Material shown:
>> Begin

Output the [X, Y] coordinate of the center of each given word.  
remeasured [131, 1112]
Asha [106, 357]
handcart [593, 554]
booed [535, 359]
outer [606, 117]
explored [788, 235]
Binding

>> End

What you need to do: Can you write out all of the items above word for word, with every line unchanged?

Task output:
Output the [X, Y] coordinate of the center of each given word.  
remeasured [131, 1112]
Asha [106, 357]
handcart [593, 554]
booed [535, 359]
outer [606, 117]
explored [788, 235]
Binding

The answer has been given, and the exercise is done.